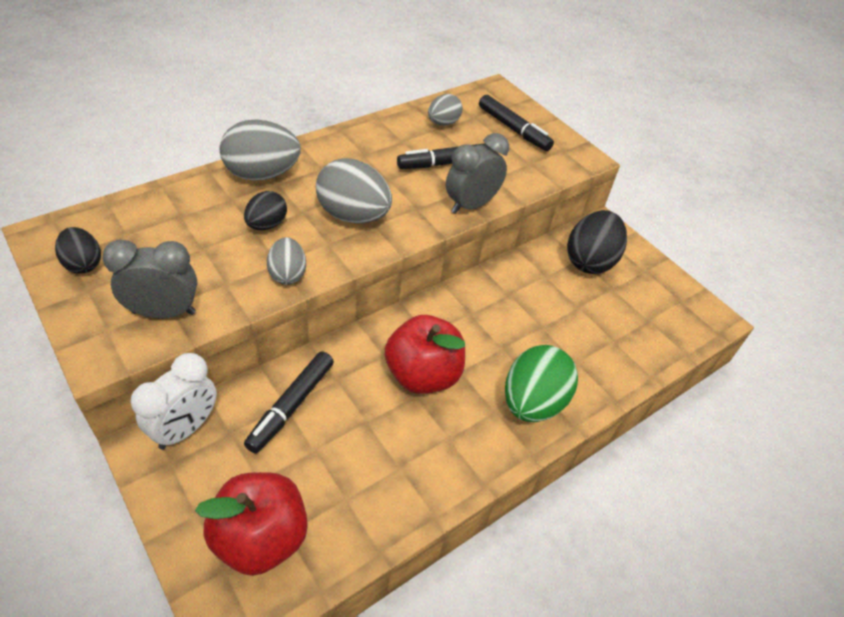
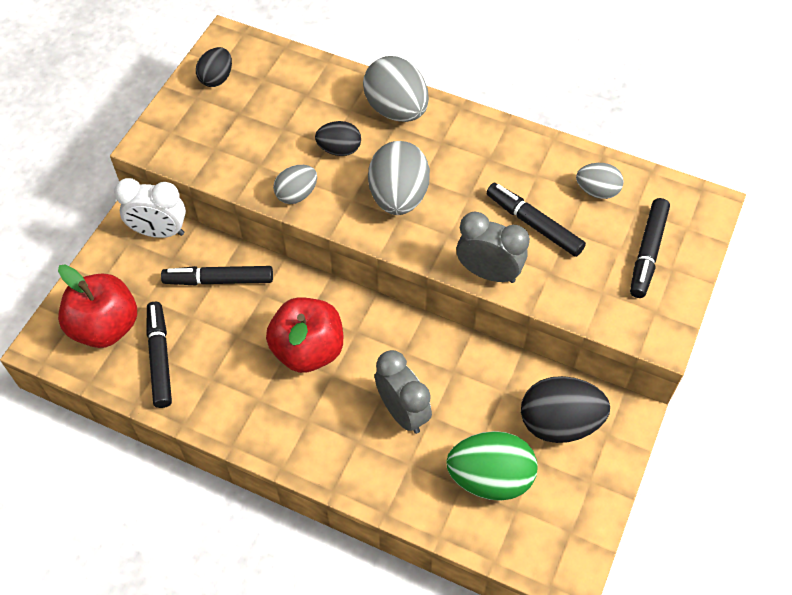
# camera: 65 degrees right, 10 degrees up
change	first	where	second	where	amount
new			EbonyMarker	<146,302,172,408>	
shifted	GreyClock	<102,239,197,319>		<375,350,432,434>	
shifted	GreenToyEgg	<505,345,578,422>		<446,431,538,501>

········

● About this exercise:
Could you output the lines above exactly, with no pictures included?

● Response below:
# camera: 65 degrees right, 10 degrees up
change	first	where	second	where	amount
new			EbonyMarker	<146,302,172,408>	
shifted	GreyClock	<102,239,197,319>		<375,350,432,434>	
shifted	GreenToyEgg	<505,345,578,422>		<446,431,538,501>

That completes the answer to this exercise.